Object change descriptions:
* * * *
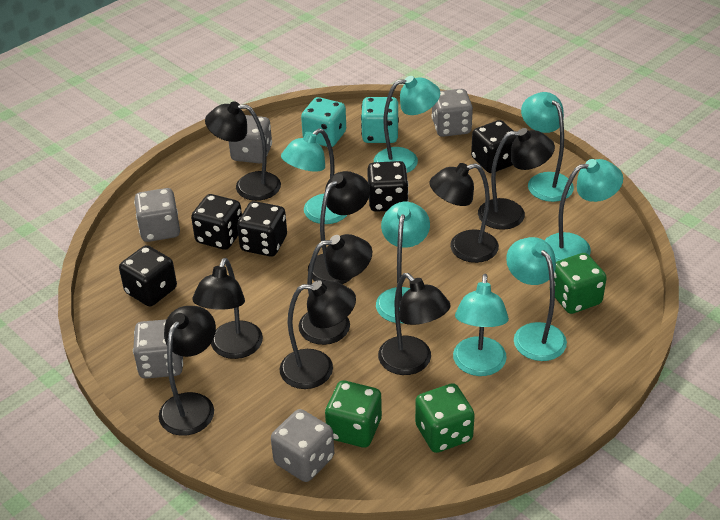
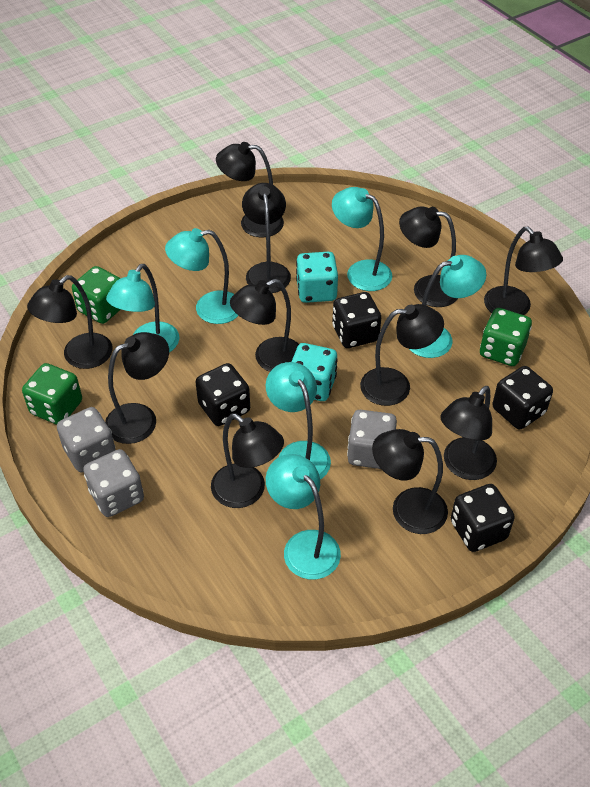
black dice: 5 -> 4
black lamp: 9 -> 11
grey dice: 5 -> 3
turquoise lamp: 7 -> 6

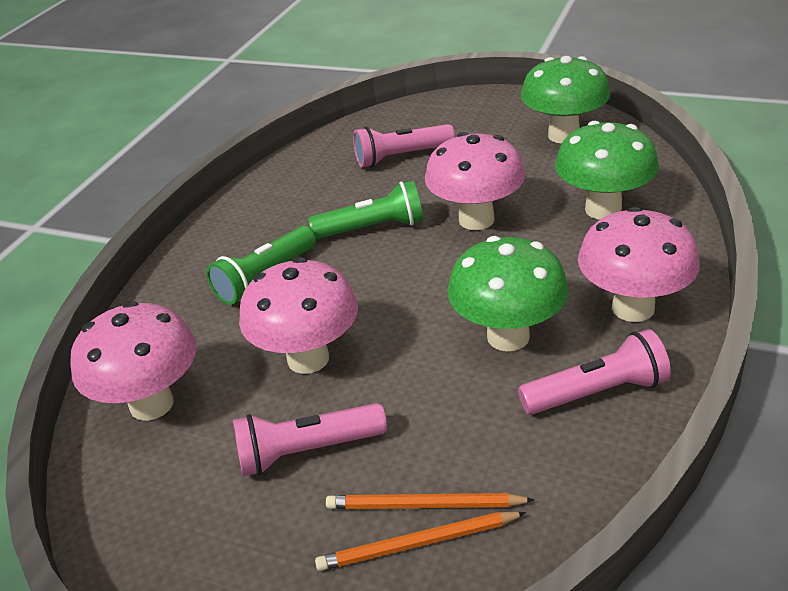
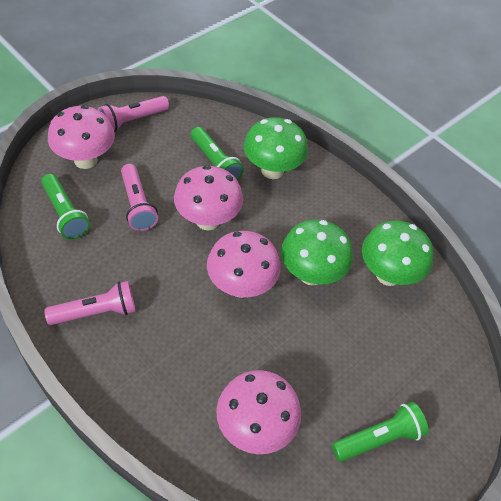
green flashlight: 2 -> 3
orange pencil: 2 -> 0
* * * *
With the pictures removed, return each record above exactly as given.

black dice: 5 -> 4
black lamp: 9 -> 11
grey dice: 5 -> 3
turquoise lamp: 7 -> 6

green flashlight: 2 -> 3
orange pencil: 2 -> 0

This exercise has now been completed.